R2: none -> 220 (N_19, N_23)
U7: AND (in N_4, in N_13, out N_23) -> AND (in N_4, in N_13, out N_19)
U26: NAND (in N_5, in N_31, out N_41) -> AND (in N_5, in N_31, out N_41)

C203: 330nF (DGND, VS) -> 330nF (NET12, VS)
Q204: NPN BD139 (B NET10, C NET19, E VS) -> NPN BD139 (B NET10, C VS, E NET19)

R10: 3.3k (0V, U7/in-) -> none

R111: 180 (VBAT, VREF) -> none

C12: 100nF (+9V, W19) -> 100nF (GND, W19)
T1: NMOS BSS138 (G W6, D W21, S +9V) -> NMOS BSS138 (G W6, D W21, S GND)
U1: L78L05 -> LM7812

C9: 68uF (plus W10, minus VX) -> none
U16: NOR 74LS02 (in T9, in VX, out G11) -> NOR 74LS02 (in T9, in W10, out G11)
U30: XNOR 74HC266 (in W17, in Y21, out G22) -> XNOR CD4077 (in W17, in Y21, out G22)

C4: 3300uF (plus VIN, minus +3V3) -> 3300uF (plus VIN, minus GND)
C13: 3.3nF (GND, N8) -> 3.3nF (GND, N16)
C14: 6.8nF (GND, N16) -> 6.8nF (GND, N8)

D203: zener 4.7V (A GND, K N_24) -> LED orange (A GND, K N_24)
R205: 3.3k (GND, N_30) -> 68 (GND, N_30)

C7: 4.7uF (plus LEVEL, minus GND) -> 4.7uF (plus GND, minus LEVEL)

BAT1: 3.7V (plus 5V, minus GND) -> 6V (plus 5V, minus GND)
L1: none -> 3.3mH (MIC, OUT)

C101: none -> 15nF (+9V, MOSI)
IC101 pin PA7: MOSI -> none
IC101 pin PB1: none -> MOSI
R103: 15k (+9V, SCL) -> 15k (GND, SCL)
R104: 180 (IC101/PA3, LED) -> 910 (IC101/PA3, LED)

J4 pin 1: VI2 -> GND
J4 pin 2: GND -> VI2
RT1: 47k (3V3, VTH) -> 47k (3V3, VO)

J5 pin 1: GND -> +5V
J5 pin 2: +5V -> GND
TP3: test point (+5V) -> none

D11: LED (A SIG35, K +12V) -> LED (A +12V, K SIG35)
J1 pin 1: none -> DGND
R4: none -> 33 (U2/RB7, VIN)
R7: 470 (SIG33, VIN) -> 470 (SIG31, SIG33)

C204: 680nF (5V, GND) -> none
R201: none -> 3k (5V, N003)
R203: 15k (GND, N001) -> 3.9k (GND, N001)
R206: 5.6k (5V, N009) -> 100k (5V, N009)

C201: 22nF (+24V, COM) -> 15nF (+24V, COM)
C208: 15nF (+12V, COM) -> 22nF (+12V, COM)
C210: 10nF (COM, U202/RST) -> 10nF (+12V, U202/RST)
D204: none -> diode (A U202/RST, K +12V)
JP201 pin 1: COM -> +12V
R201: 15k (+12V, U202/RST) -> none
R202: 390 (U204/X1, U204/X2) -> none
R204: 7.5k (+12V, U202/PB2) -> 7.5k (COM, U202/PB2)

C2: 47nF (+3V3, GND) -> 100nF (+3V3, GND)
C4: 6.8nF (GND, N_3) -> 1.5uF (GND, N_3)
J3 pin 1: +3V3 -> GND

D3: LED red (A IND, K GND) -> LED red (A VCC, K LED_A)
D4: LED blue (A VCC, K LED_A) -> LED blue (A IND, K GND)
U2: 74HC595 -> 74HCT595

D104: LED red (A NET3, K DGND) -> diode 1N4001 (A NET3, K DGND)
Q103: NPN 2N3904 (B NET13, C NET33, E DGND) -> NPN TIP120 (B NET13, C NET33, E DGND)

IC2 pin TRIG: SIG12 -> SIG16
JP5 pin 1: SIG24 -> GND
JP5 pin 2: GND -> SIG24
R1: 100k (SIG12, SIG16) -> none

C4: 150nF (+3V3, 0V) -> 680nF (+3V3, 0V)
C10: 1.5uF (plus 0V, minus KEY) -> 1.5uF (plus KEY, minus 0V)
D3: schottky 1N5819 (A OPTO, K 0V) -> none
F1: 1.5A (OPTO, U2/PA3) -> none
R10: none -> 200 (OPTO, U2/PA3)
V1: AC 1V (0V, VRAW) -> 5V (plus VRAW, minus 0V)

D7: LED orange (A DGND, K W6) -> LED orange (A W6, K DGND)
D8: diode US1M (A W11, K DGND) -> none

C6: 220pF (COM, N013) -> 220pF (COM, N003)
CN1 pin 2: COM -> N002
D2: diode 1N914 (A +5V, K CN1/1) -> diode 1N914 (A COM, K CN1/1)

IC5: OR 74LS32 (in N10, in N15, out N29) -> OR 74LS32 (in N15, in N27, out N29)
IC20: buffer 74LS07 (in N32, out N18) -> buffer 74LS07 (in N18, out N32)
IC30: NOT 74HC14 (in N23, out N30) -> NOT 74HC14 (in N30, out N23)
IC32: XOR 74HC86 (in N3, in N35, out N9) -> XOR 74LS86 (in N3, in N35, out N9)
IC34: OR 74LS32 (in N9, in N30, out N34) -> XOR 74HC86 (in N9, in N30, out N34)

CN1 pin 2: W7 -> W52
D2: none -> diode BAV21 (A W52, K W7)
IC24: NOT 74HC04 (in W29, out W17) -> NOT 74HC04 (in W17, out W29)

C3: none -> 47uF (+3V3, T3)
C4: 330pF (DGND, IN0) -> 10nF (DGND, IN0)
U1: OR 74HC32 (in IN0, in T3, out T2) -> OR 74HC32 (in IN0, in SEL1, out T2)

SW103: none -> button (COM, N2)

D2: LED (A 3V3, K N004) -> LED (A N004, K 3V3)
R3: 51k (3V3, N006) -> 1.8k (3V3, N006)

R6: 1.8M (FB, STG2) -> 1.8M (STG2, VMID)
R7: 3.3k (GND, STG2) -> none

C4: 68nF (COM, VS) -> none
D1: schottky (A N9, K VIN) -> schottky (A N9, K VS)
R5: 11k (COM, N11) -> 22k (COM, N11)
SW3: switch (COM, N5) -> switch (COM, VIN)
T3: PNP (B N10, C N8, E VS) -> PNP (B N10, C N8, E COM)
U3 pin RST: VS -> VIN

Your instructions -
Across all lines of the data above, count those that contain the word "OPTO", giving the number without further comment.

Task answer -
3